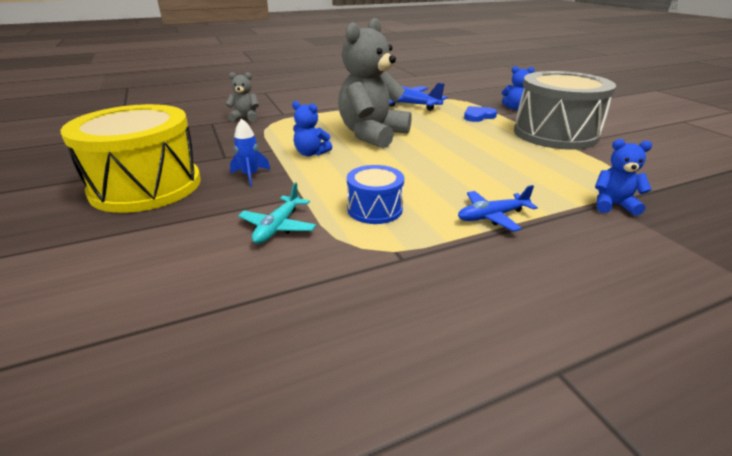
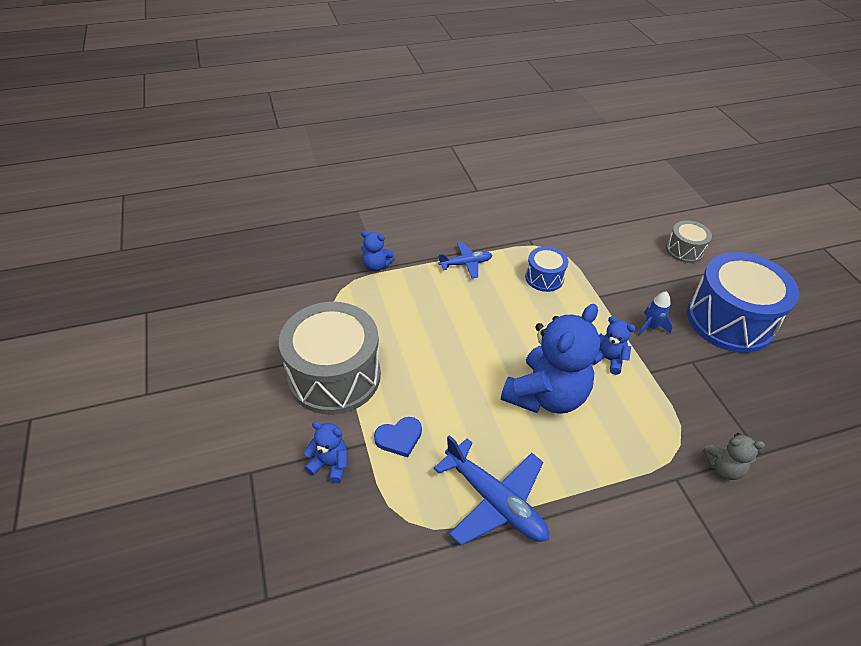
camera: 175 degrees left, 15 degrees up
(120, 264) = (684, 250): none -> grey drum
(146, 186) = (729, 320): yellow drum -> blue drum
(278, 227) = (606, 268): turquoise plane -> none
(372, 135) = (546, 395): grey teddy bear -> blue teddy bear

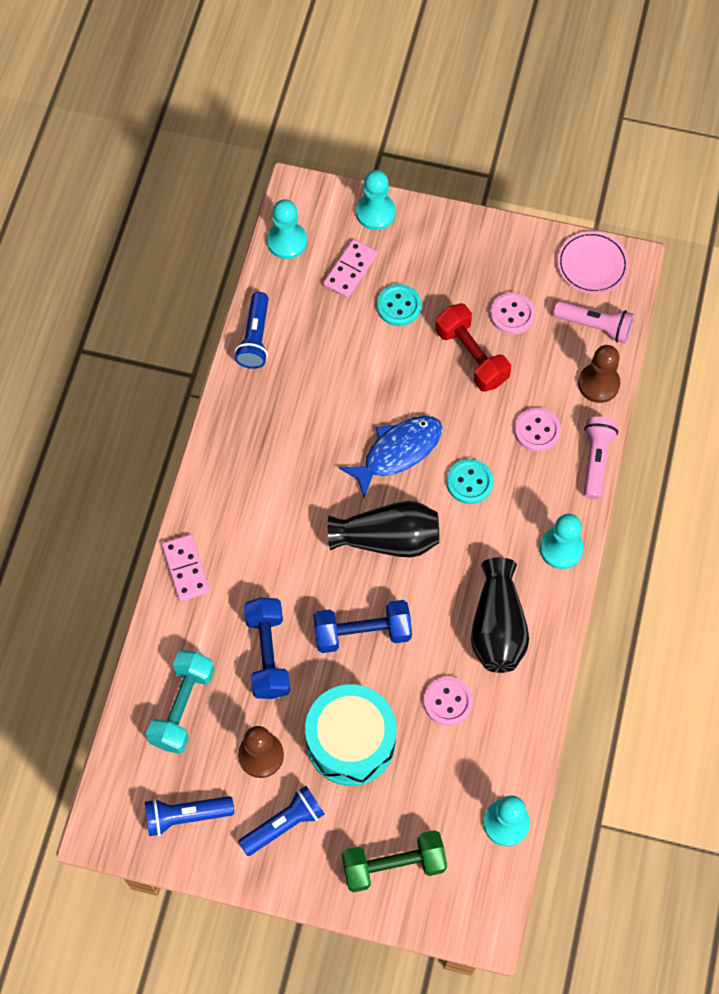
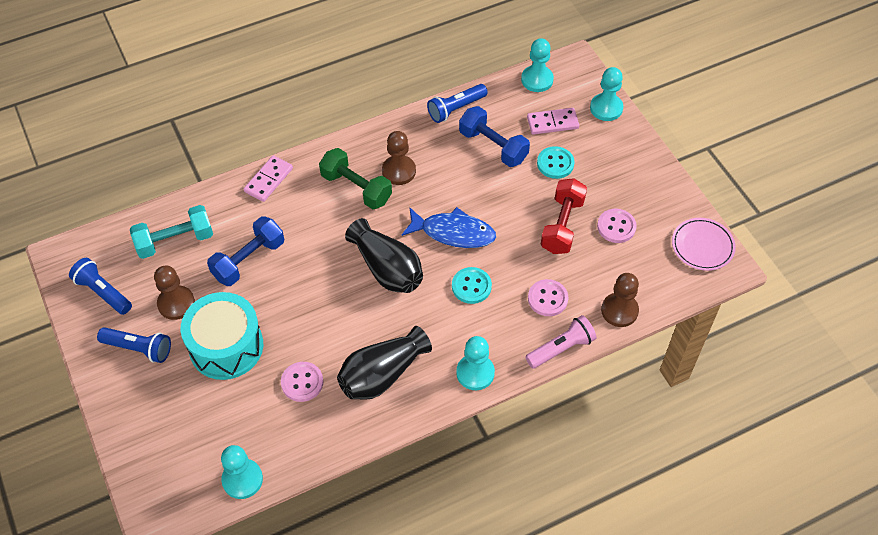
camera: 50 degrees right, 10 degrees down
(283, 445) = (399, 171): none -> brown pawn
(362, 633) = (308, 300): blue dumbbell -> blue dumbbell (493, 146)
(393, 865) = (158, 431): green dumbbell -> green dumbbell (356, 188)
(595, 326) = (659, 279): pink flashlight -> none

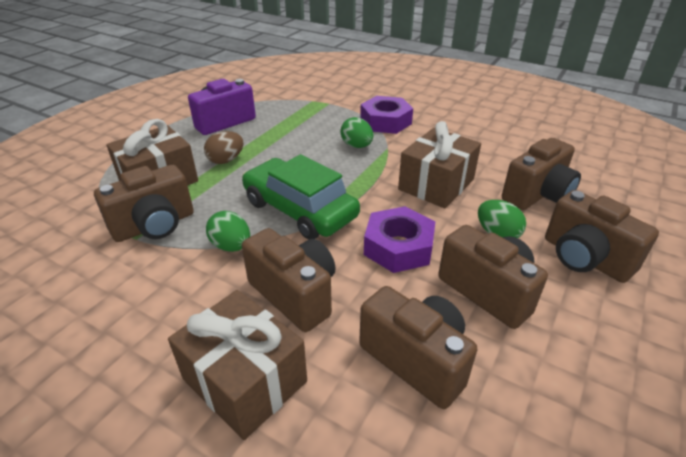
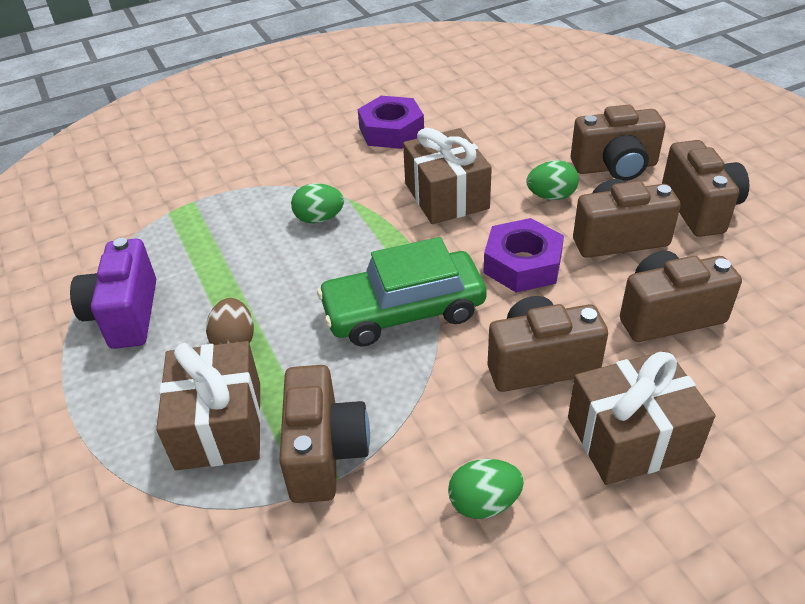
camera: 55 degrees left, 5 degrees up
(231, 246) = (425, 389): green egg -> green egg (484, 503)
(385, 121) = (290, 176): purple nut -> purple nut (391, 131)
(538, 195) = (516, 145): brown camera -> brown camera (700, 208)

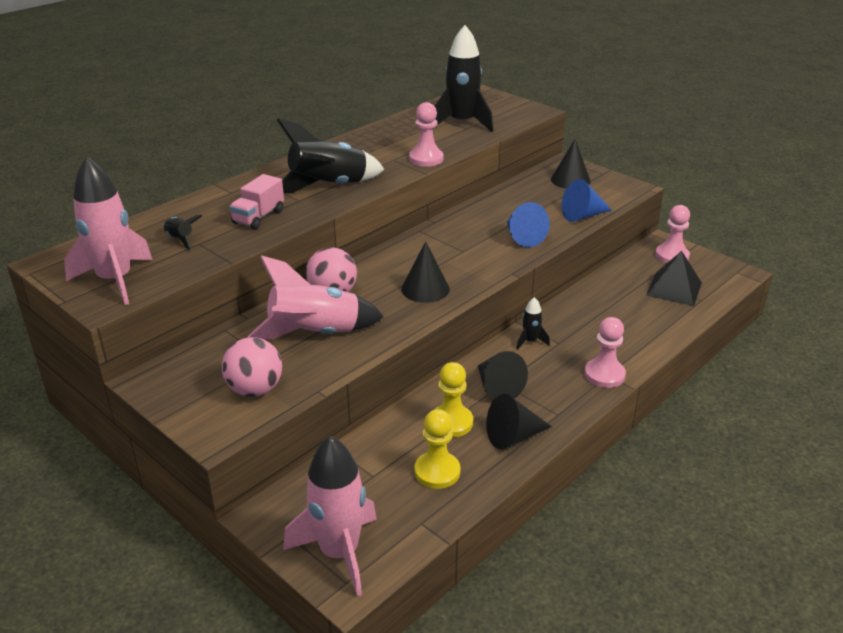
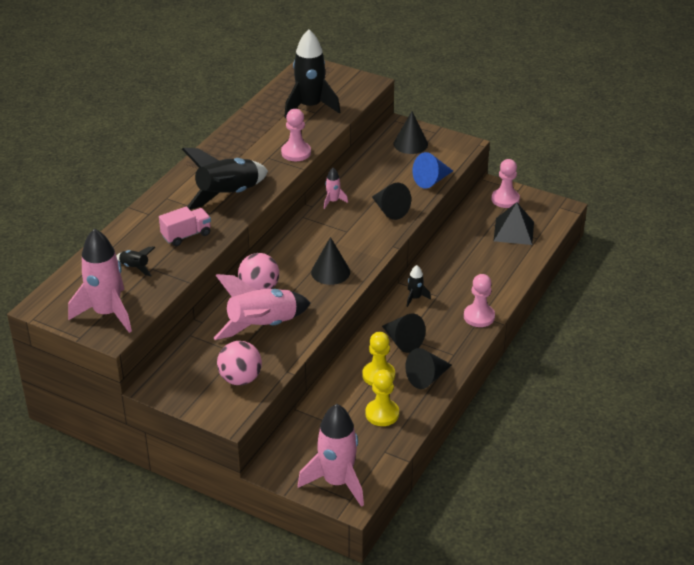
camera: 15 degrees left, 5 degrees up
(258, 217) = (186, 235): pink truck -> pink truck turned 135 degrees counterclockwise
(460, 220) = (333, 201): none -> pink rocket
(522, 237) = (390, 210): blue cone -> black cone

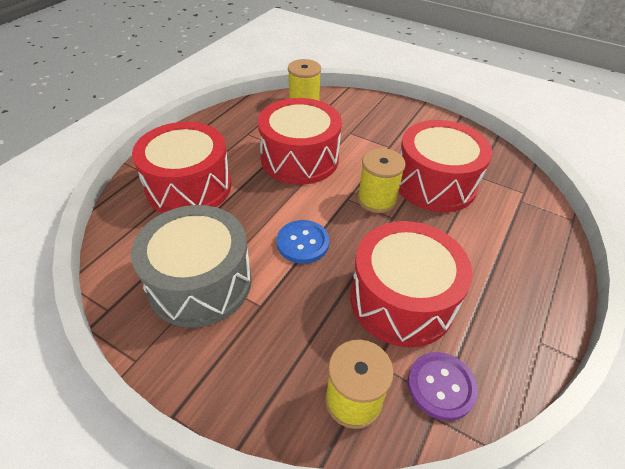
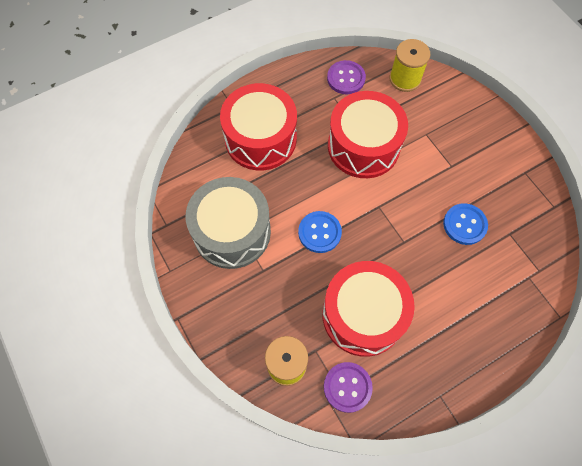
camera: 30 degrees right, 20 degrees up
(250, 117) = (346, 78): none -> purple button
(377, 199) = (402, 218): yellow spool -> none
(435, 183) = (464, 224): red drum -> blue button

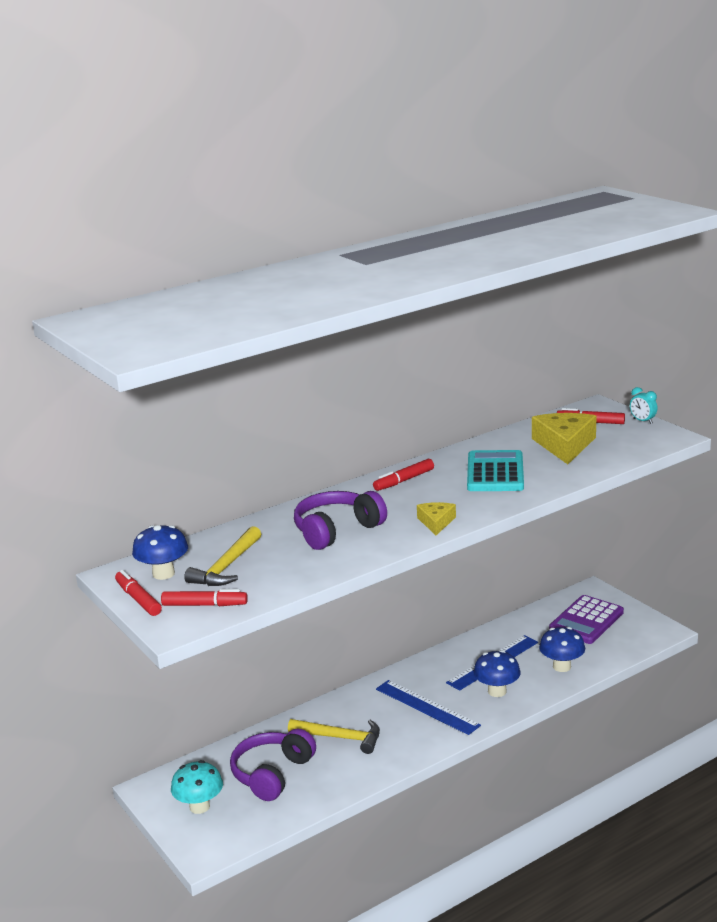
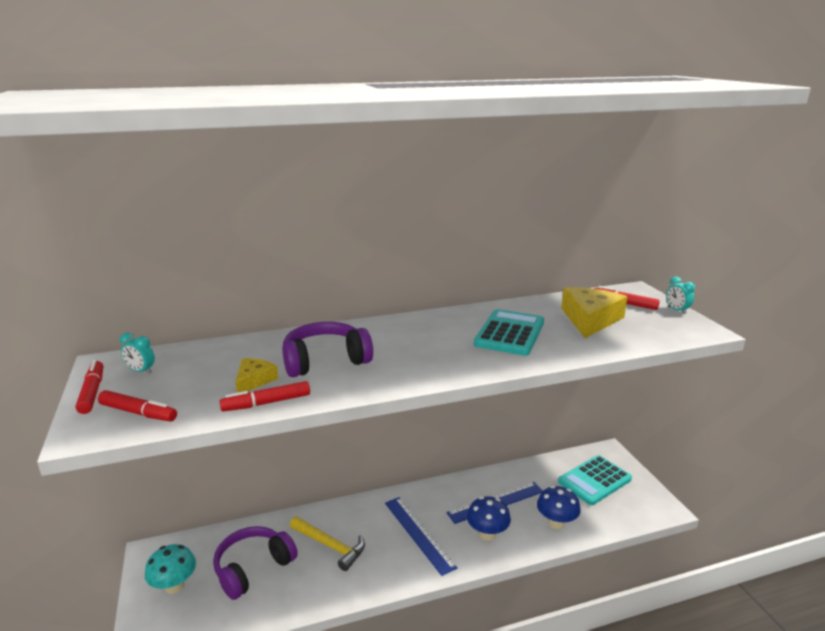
camera: 15 degrees right, 0 degrees up
(163, 574) = (141, 371): blue mushroom -> turquoise clock
(227, 567) = (198, 376): yellow hammer -> none
(404, 480) = (421, 325): red marker -> red marker (266, 403)
(436, 522) = (422, 372): yellow cheese -> yellow cheese (254, 380)
(586, 621) = (594, 480): purple calculator -> turquoise calculator

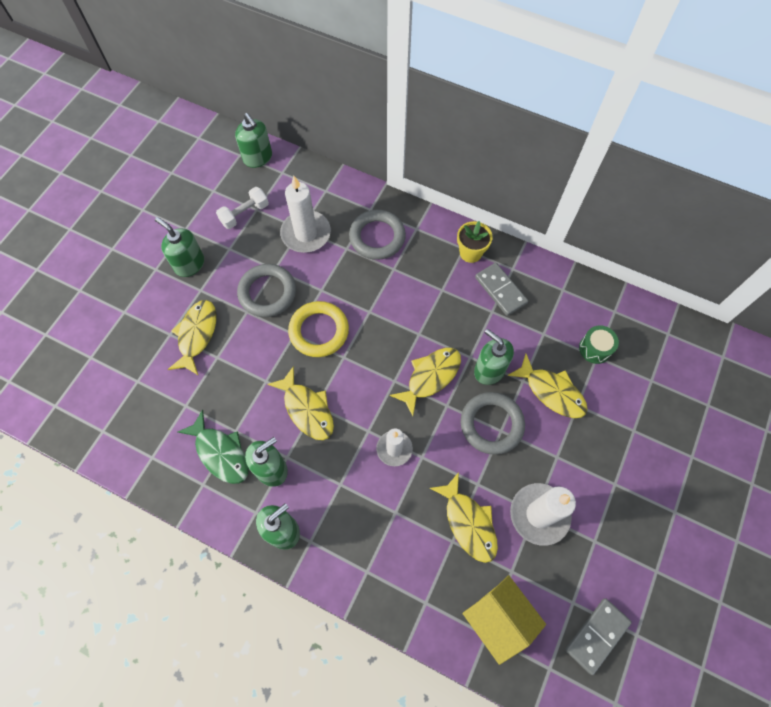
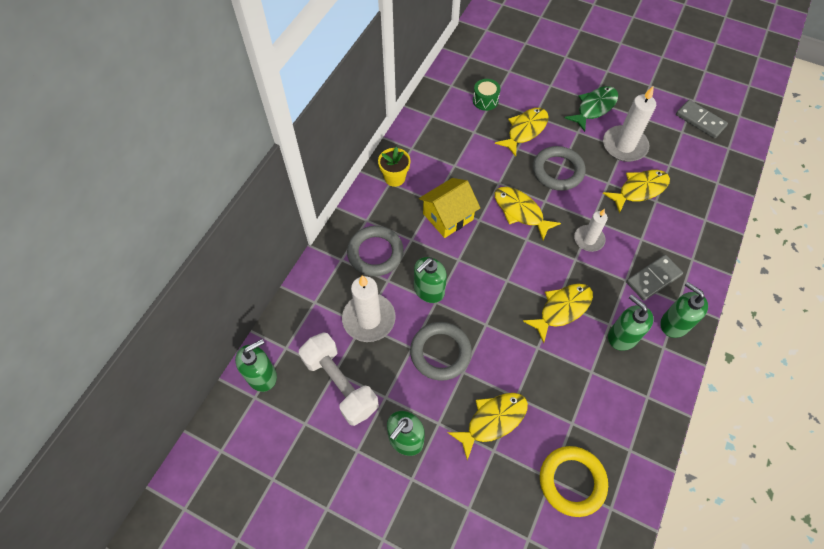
camera: 90 degrees left, 5 degrees down
(197, 335) = (493, 420): yellow fish -> yellow fish turned 135 degrees clockwise
(220, 453) = (615, 383): green fish -> green fish (594, 108)
(245, 214) = (340, 384): white dumbbell -> white dumbbell, size x1.62
(319, 331) = (481, 302): yellow ring -> yellow ring (572, 481)
(489, 370) = (510, 170): green soap dispenser -> green soap dispenser (429, 290)
(498, 618) = (704, 175): yellow house -> yellow house (448, 216)
(500, 290) = (433, 158): grey domino -> grey domino (653, 278)

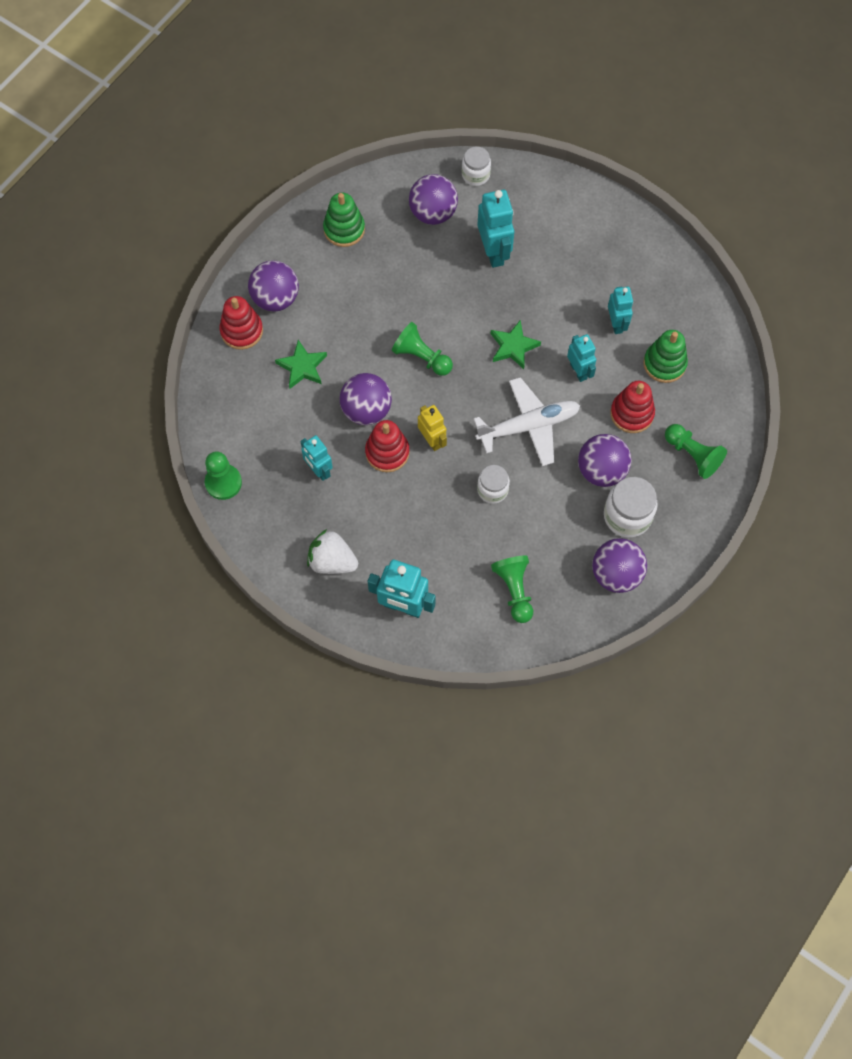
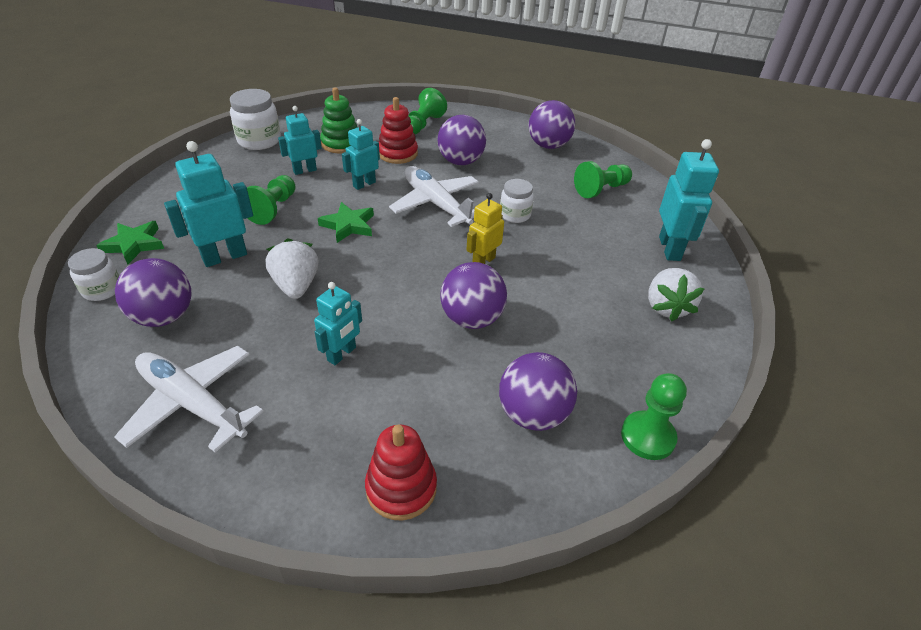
camera: 110 degrees left, 25 degrees down
(275, 298) = (331, 458): purple ball -> purple ball (533, 414)
(302, 367) = (436, 395): green star -> green star (134, 244)
(319, 470) = (571, 343): turquoise robot -> turquoise robot (342, 354)
(344, 229) = (192, 404): green stacking toy -> white plane
(387, 452) = (515, 291): red stacking toy -> none
(421, 357) = (383, 287): green pawn -> green pawn (273, 209)
(442, 298) = (296, 286): none -> white strawberry
(627, 516) = (495, 146): white jar -> white jar (259, 140)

################

YOUR GOAL:
Skip the pictures and transcribe the rest of the records exactly.

WRITTEN SOLUTION:
camera: 175 degrees left, 15 degrees up
(120, 264) = (684, 250): none -> grey drum
(146, 186) = (729, 320): yellow drum -> blue drum
(278, 227) = (606, 268): turquoise plane -> none
(372, 135) = (546, 395): grey teddy bear -> blue teddy bear

camera: 50 degrees right, 10 degrees down
(283, 445) = (399, 171): none -> brown pawn
(362, 633) = (308, 300): blue dumbbell -> blue dumbbell (493, 146)
(393, 865) = (158, 431): green dumbbell -> green dumbbell (356, 188)
(595, 326) = (659, 279): pink flashlight -> none

camera: 55 degrees left, 5 degrees up
(231, 246) = (425, 389): green egg -> green egg (484, 503)
(385, 121) = (290, 176): purple nut -> purple nut (391, 131)
(538, 195) = (516, 145): brown camera -> brown camera (700, 208)

camera: 15 degrees left, 5 degrees up
(258, 217) = (186, 235): pink truck -> pink truck turned 135 degrees counterclockwise
(460, 220) = (333, 201): none -> pink rocket
(522, 237) = (390, 210): blue cone -> black cone

camera: 30 degrees right, 20 degrees up
(250, 117) = (346, 78): none -> purple button
(377, 199) = (402, 218): yellow spool -> none
(435, 183) = (464, 224): red drum -> blue button

camera: 15 degrees right, 0 degrees up
(163, 574) = (141, 371): blue mushroom -> turquoise clock
(227, 567) = (198, 376): yellow hammer -> none
(404, 480) = (421, 325): red marker -> red marker (266, 403)
(436, 522) = (422, 372): yellow cheese -> yellow cheese (254, 380)
(586, 621) = (594, 480): purple calculator -> turquoise calculator

camera: 90 degrees left, 5 degrees down
(197, 335) = (493, 420): yellow fish -> yellow fish turned 135 degrees clockwise
(220, 453) = (615, 383): green fish -> green fish (594, 108)
(245, 214) = (340, 384): white dumbbell -> white dumbbell, size x1.62
(319, 331) = (481, 302): yellow ring -> yellow ring (572, 481)
(489, 370) = (510, 170): green soap dispenser -> green soap dispenser (429, 290)
(498, 618) = (704, 175): yellow house -> yellow house (448, 216)
(500, 290) = (433, 158): grey domino -> grey domino (653, 278)

camera: 110 degrees left, 25 degrees down
(275, 298) = (331, 458): purple ball -> purple ball (533, 414)
(302, 367) = (436, 395): green star -> green star (134, 244)
(319, 470) = (571, 343): turquoise robot -> turquoise robot (342, 354)
(344, 229) = (192, 404): green stacking toy -> white plane
(387, 452) = (515, 291): red stacking toy -> none
(421, 357) = (383, 287): green pawn -> green pawn (273, 209)
(442, 298) = (296, 286): none -> white strawberry
(627, 516) = (495, 146): white jar -> white jar (259, 140)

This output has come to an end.